From the listing that follows, reproduce only the lines from the one holding "black semicircle: (150, 226)" through the one holding "red cross: (223, 110) -> (155, 62), moved", both included, with no pictures.

▶ **Material for the task**
☆ ☆ ☆

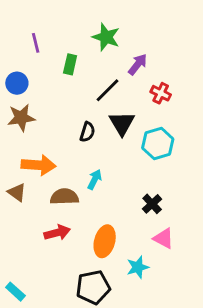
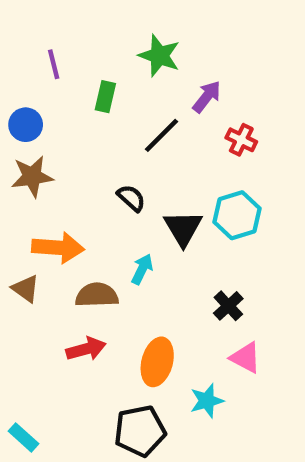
black triangle: (122, 123) -> (183, 228), moved
black semicircle: (87, 132) -> (131, 198), turned -66

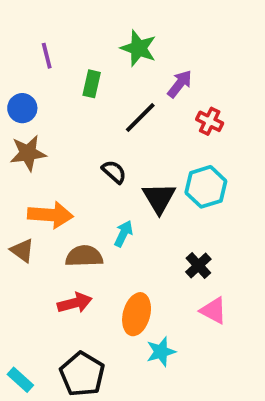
cyan star: (207, 401) -> (161, 352), moved
black pentagon: (140, 431) -> (82, 374), moved, turned -30

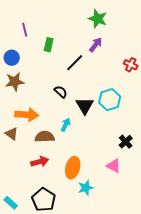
green star: (138, 48) -> (98, 19), moved
red cross: (210, 121) -> (131, 65), moved
black cross: (198, 266) -> (126, 142), moved

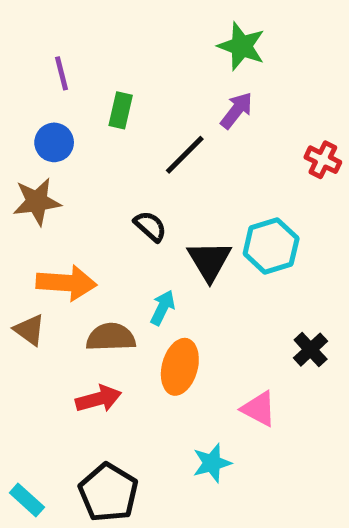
blue circle: (12, 58) -> (54, 142), moved
pink triangle: (114, 166) -> (259, 409), moved
orange ellipse: (73, 168) -> (180, 367), moved

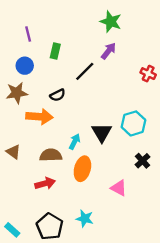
black semicircle: (150, 226) -> (58, 95), moved, turned 112
cyan hexagon: (271, 246) -> (133, 123), moved
black triangle: (209, 261) -> (102, 132), moved
orange arrow: (66, 283) -> (39, 117), moved
cyan star: (212, 463) -> (85, 219), moved, turned 30

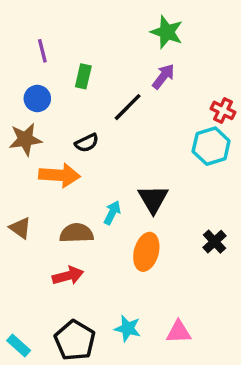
cyan hexagon: (133, 123) -> (211, 146), moved
orange ellipse: (82, 169) -> (146, 252), moved
pink triangle: (119, 188) -> (179, 332), moved, turned -30

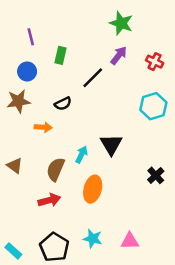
red cross: (223, 110) -> (155, 62), moved
orange arrow: (59, 175) -> (43, 127), size x0.6
brown semicircle: (76, 233) -> (56, 169), turned -65
orange ellipse: (146, 252) -> (93, 189), moved

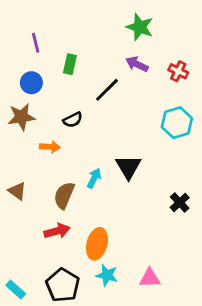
purple arrow: (119, 55) -> (137, 64), turned -102
orange ellipse: (93, 189) -> (97, 244), moved

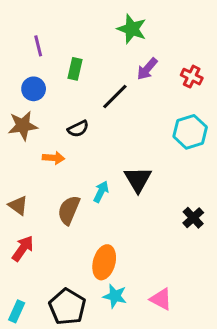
green star: (140, 27) -> (132, 29), moved
purple arrow: (137, 64) -> (147, 69), turned -75
red arrow: (57, 231) -> (23, 248), moved, turned -40
pink triangle: (150, 278) -> (161, 299), turned 30
cyan rectangle: (16, 289) -> (17, 311), turned 72

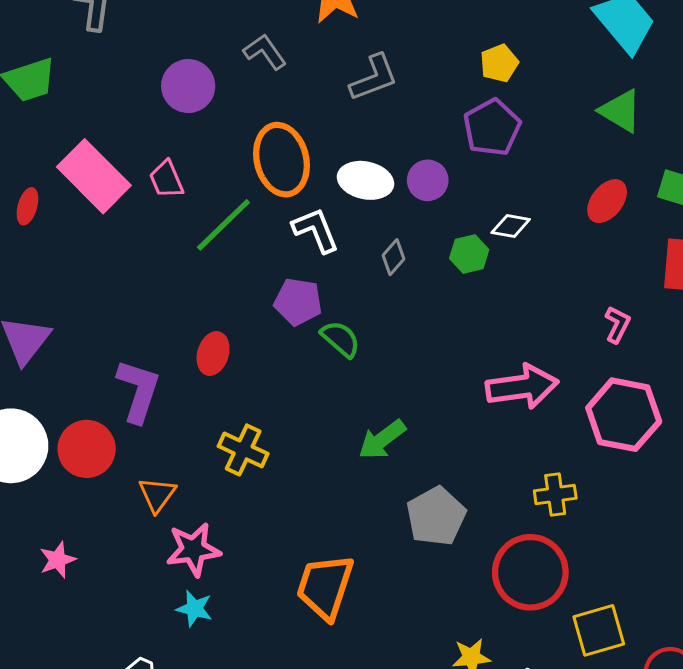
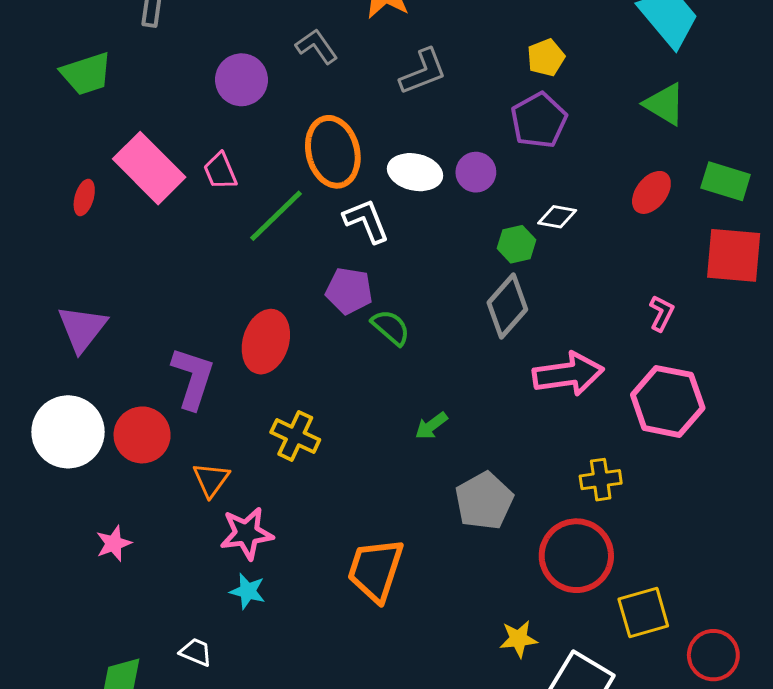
gray diamond: (393, 257) -> (507, 306), moved, size x1.8
red ellipse: (213, 354) -> (266, 342), size x1.5
green arrow: (382, 440) -> (431, 426), size x0.7

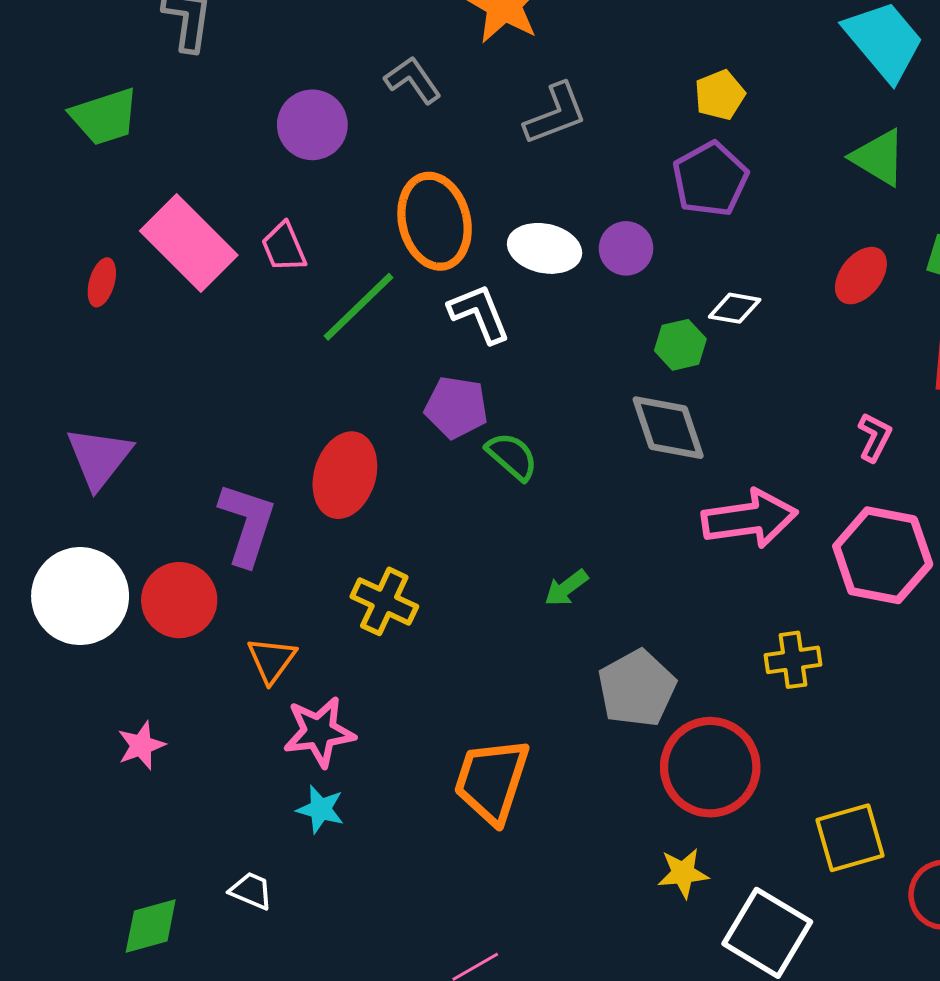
gray diamond: (507, 306) -> (668, 428), turned -60
red circle: (576, 556) -> (710, 767), moved

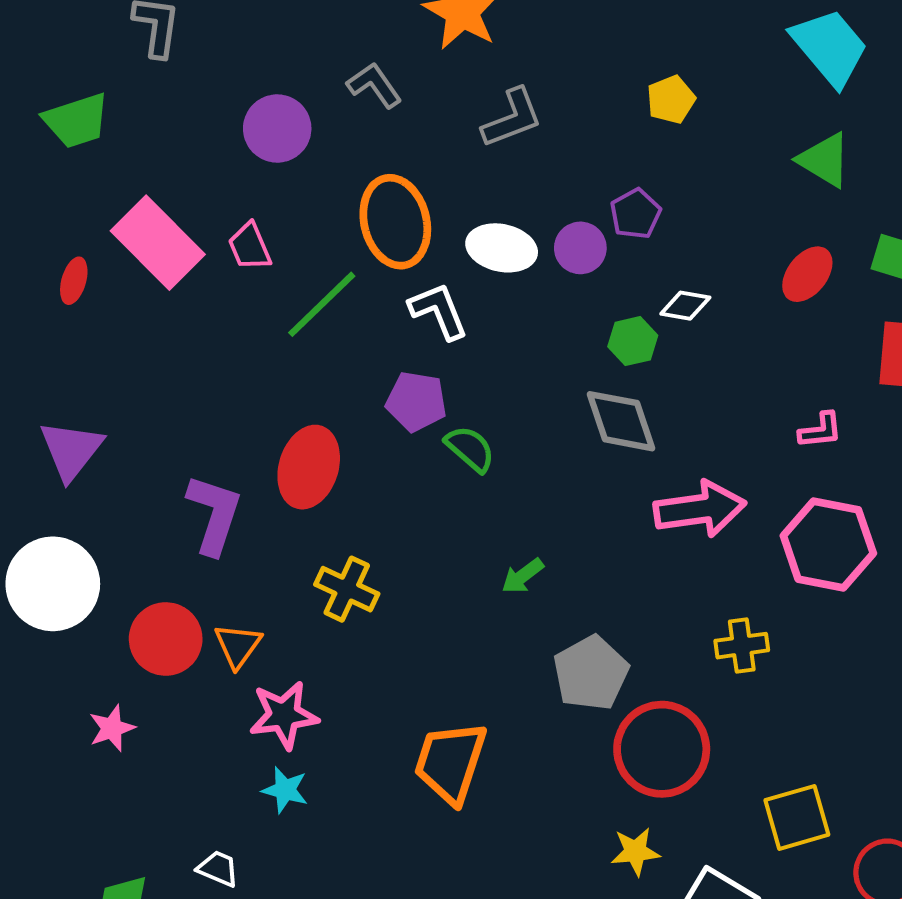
purple pentagon: (710, 179) -> (635, 214), moved, size x0.7
pink L-shape: (875, 437) -> (820, 430), turned 57
red circle: (179, 600) -> (166, 639), moved

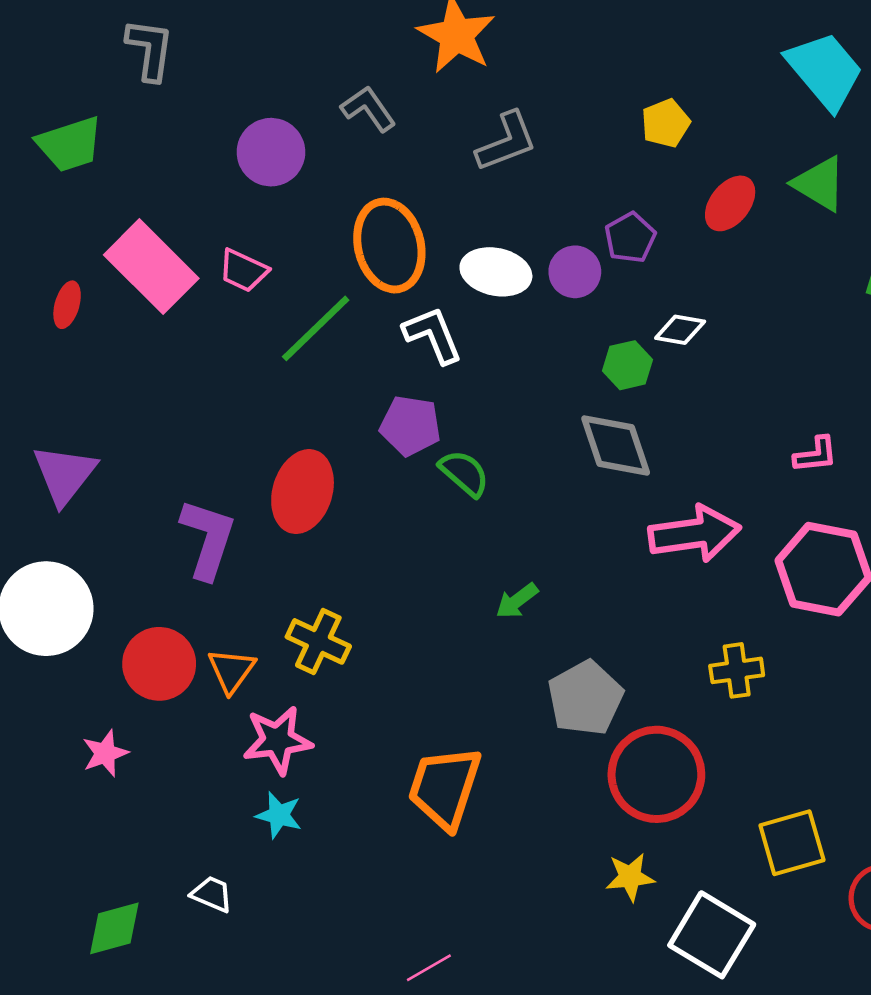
pink trapezoid: (250, 247) -> (243, 271), turned -42
red ellipse: (807, 274) -> (730, 203), moved
yellow cross: (347, 589) -> (318, 641), moved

☆ ☆ ☆

▶ **Worked solution**
black semicircle: (150, 226) -> (58, 95), moved, turned 112
cyan hexagon: (271, 246) -> (133, 123), moved
black triangle: (209, 261) -> (102, 132), moved
orange arrow: (66, 283) -> (39, 117), moved
cyan star: (212, 463) -> (85, 219), moved, turned 30

cyan hexagon: (133, 123) -> (211, 146), moved
orange ellipse: (82, 169) -> (146, 252), moved
pink triangle: (119, 188) -> (179, 332), moved, turned -30

red cross: (223, 110) -> (155, 62), moved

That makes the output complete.